→ Task to complete
Say how many lines in the material below hold the word "myszka", and say nothing else.

→ Given data
----
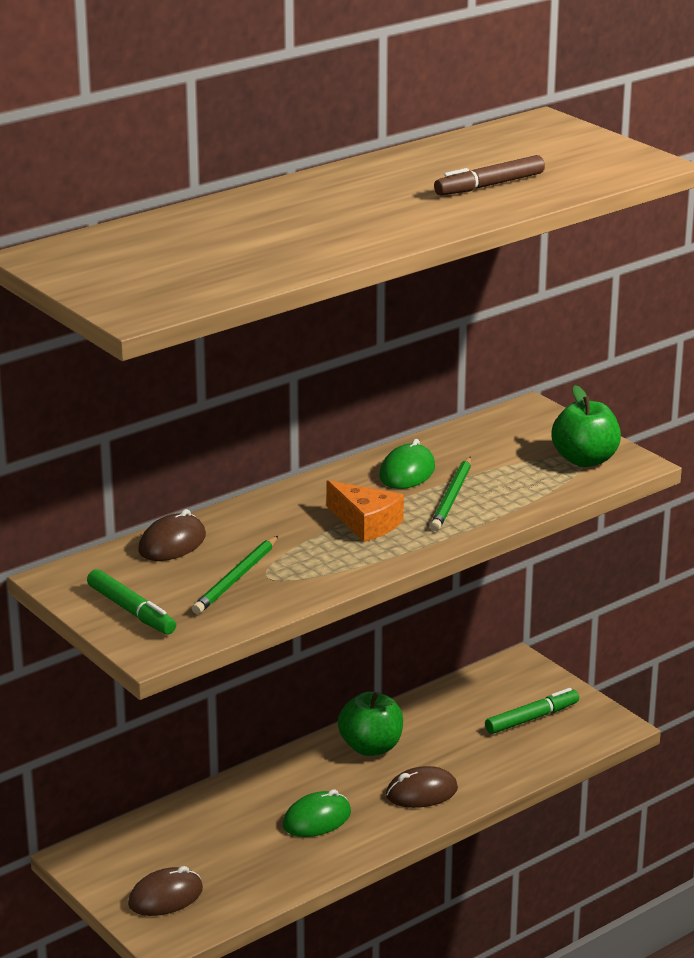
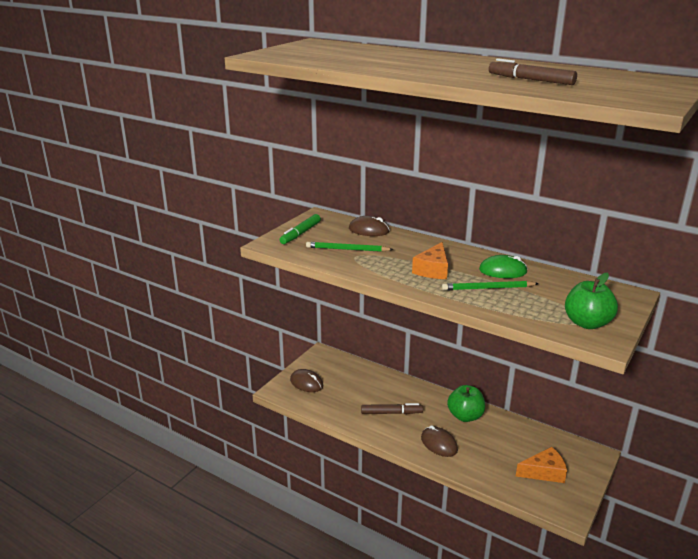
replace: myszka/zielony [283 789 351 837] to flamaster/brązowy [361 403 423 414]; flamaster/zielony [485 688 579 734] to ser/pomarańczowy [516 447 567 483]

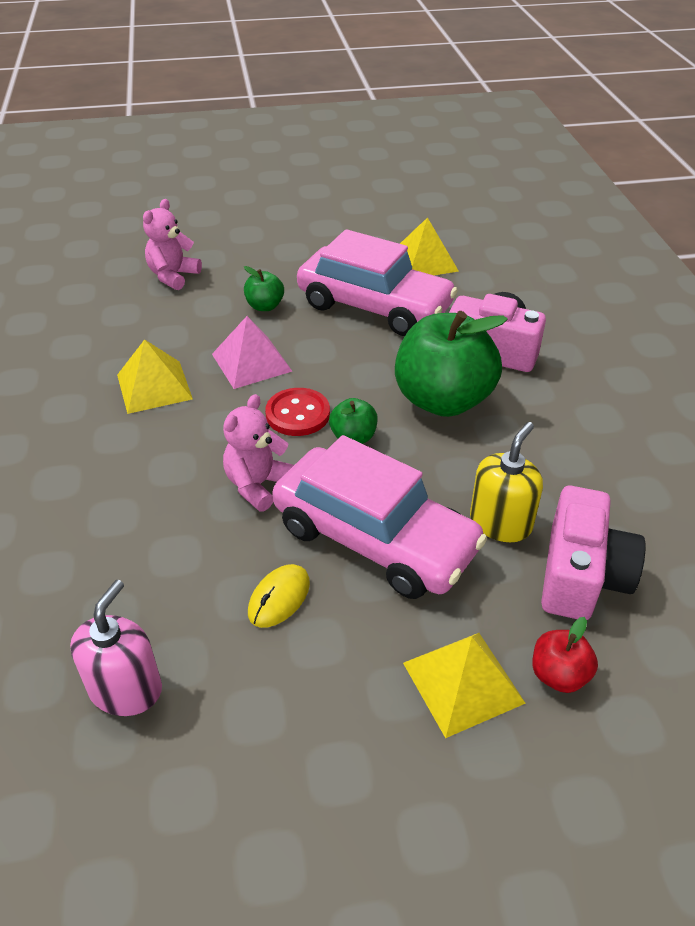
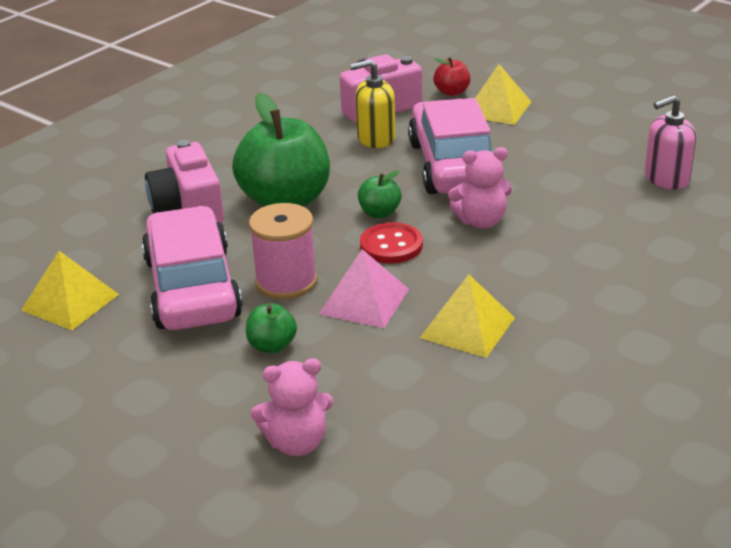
delete: myszka/żółty [248 564 310 628]
insert: szpulka/różowy [249 203 318 299]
----
→ Reply to the task
2